Dataset records:
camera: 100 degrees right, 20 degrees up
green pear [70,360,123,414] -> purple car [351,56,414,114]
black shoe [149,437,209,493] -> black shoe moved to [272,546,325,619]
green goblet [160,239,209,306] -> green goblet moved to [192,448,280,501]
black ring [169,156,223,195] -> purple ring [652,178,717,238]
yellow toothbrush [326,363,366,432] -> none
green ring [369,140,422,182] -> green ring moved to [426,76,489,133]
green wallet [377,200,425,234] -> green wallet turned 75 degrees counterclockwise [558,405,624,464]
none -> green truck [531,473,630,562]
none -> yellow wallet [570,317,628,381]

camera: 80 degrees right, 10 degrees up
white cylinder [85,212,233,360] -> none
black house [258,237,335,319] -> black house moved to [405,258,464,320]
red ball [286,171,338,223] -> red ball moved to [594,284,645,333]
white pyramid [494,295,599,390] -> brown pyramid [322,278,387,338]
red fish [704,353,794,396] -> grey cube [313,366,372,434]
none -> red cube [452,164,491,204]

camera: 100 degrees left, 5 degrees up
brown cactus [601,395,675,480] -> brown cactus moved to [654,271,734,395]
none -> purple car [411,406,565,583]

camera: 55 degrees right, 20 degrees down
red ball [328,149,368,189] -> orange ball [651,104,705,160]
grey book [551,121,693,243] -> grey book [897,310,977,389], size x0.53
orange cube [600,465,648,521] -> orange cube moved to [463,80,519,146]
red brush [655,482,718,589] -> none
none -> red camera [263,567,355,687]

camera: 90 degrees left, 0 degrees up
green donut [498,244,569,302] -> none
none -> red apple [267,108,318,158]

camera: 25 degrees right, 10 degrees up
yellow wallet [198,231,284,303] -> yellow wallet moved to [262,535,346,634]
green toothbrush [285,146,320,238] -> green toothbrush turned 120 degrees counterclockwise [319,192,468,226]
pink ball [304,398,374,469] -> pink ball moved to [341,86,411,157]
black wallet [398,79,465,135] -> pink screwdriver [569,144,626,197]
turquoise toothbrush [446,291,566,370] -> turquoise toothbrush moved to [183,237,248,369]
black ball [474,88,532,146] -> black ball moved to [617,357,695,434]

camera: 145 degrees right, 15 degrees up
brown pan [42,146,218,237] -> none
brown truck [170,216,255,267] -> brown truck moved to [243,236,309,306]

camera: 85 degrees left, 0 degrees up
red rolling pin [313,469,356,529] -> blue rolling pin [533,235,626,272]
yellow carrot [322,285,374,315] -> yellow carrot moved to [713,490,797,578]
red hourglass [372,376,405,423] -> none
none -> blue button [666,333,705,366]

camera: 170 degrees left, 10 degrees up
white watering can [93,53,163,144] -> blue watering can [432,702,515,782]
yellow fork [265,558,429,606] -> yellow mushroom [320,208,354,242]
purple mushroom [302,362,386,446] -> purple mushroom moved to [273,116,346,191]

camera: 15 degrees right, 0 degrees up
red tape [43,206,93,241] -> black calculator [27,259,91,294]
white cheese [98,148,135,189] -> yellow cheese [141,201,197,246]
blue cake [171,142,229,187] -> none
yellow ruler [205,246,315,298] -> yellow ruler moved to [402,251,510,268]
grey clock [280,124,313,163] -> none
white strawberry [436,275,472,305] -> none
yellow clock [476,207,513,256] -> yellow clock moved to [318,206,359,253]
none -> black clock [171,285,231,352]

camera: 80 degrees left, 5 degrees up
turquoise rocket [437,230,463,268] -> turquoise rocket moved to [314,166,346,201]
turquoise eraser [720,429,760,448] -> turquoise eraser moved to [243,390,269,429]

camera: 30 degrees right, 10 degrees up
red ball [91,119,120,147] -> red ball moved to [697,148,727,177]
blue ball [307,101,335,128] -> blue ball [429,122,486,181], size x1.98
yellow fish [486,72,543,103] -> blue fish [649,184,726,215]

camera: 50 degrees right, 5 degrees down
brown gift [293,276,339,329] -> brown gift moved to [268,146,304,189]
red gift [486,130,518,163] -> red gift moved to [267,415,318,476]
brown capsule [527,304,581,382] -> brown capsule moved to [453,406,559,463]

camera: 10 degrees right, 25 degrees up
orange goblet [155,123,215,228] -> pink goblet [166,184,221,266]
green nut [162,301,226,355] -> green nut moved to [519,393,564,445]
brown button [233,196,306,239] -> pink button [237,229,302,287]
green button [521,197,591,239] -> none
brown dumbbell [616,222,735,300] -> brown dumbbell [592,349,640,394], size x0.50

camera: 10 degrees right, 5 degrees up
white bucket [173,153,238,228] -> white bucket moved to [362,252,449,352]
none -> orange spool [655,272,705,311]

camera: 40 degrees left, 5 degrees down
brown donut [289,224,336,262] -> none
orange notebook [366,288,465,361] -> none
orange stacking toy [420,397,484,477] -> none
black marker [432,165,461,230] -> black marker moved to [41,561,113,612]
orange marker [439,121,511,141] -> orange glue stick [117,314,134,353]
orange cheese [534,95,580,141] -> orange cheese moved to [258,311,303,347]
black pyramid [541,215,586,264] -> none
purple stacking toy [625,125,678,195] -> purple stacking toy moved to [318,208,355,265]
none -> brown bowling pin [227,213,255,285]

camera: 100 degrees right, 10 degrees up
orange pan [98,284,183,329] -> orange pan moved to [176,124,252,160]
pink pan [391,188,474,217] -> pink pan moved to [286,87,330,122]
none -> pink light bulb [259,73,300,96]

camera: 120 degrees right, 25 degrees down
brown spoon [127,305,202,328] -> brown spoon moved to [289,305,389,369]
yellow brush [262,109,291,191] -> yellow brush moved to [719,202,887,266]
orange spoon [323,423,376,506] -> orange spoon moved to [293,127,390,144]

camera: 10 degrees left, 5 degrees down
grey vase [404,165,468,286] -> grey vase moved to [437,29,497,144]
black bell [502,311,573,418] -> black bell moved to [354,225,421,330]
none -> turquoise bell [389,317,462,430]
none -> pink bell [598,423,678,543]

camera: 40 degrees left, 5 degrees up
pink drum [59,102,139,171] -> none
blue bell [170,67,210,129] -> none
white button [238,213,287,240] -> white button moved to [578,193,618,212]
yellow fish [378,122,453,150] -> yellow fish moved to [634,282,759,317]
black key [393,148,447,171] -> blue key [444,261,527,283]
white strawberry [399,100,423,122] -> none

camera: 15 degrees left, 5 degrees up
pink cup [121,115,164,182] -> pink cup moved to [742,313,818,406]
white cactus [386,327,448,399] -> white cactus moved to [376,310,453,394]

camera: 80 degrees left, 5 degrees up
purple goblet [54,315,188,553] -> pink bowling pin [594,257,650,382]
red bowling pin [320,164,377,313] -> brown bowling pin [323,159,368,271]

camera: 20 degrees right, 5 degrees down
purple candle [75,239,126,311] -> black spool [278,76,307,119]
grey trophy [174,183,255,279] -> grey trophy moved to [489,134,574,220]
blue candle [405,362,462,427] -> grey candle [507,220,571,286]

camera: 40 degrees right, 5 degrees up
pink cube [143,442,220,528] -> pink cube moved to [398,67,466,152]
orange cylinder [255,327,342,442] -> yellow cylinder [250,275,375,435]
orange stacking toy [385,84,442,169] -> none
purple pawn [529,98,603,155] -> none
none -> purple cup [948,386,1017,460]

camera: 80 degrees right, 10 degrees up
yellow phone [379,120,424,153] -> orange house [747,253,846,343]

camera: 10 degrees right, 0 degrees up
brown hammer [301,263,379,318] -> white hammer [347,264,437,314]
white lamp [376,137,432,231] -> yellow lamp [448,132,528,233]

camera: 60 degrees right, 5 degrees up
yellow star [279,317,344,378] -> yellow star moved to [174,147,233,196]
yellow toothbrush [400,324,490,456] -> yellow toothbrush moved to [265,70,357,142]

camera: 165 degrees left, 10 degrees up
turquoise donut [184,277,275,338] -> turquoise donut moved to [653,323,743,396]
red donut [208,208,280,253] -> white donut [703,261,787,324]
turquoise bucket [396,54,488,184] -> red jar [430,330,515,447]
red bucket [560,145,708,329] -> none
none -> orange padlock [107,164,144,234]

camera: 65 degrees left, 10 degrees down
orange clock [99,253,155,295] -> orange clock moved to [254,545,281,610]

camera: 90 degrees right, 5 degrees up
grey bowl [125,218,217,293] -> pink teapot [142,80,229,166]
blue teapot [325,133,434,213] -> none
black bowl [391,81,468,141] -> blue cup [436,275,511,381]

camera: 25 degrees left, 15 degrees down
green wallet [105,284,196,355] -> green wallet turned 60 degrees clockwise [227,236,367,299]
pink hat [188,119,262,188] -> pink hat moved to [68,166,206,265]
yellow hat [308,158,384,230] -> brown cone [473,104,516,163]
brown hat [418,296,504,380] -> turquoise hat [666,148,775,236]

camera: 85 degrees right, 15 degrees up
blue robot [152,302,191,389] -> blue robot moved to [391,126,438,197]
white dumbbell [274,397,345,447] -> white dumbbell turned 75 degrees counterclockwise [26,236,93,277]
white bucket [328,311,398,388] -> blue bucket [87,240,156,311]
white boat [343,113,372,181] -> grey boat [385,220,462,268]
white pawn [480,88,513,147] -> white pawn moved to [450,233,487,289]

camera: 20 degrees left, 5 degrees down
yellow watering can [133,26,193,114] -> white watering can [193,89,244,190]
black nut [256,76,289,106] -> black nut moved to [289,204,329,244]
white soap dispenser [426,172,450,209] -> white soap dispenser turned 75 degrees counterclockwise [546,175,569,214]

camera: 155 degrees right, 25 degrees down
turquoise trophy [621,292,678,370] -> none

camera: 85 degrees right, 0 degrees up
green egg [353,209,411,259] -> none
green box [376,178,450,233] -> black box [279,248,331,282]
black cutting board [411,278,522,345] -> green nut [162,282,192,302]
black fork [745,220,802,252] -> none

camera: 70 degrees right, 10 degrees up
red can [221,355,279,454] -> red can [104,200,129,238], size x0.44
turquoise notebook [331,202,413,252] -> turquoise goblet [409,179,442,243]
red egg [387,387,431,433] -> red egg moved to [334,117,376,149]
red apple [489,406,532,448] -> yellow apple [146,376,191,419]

Activity: Your reply is to repeat, unchanged, the lines above running from the one with "red rolling pin" up to and including the one with "brown dumbbell [616,222,735,300]".

Task response:
red rolling pin [313,469,356,529] -> blue rolling pin [533,235,626,272]
yellow carrot [322,285,374,315] -> yellow carrot moved to [713,490,797,578]
red hourglass [372,376,405,423] -> none
none -> blue button [666,333,705,366]

camera: 170 degrees left, 10 degrees up
white watering can [93,53,163,144] -> blue watering can [432,702,515,782]
yellow fork [265,558,429,606] -> yellow mushroom [320,208,354,242]
purple mushroom [302,362,386,446] -> purple mushroom moved to [273,116,346,191]

camera: 15 degrees right, 0 degrees up
red tape [43,206,93,241] -> black calculator [27,259,91,294]
white cheese [98,148,135,189] -> yellow cheese [141,201,197,246]
blue cake [171,142,229,187] -> none
yellow ruler [205,246,315,298] -> yellow ruler moved to [402,251,510,268]
grey clock [280,124,313,163] -> none
white strawberry [436,275,472,305] -> none
yellow clock [476,207,513,256] -> yellow clock moved to [318,206,359,253]
none -> black clock [171,285,231,352]

camera: 80 degrees left, 5 degrees up
turquoise rocket [437,230,463,268] -> turquoise rocket moved to [314,166,346,201]
turquoise eraser [720,429,760,448] -> turquoise eraser moved to [243,390,269,429]

camera: 30 degrees right, 10 degrees up
red ball [91,119,120,147] -> red ball moved to [697,148,727,177]
blue ball [307,101,335,128] -> blue ball [429,122,486,181], size x1.98
yellow fish [486,72,543,103] -> blue fish [649,184,726,215]

camera: 50 degrees right, 5 degrees down
brown gift [293,276,339,329] -> brown gift moved to [268,146,304,189]
red gift [486,130,518,163] -> red gift moved to [267,415,318,476]
brown capsule [527,304,581,382] -> brown capsule moved to [453,406,559,463]

camera: 10 degrees right, 25 degrees up
orange goblet [155,123,215,228] -> pink goblet [166,184,221,266]
green nut [162,301,226,355] -> green nut moved to [519,393,564,445]
brown button [233,196,306,239] -> pink button [237,229,302,287]
green button [521,197,591,239] -> none
brown dumbbell [616,222,735,300] -> brown dumbbell [592,349,640,394], size x0.50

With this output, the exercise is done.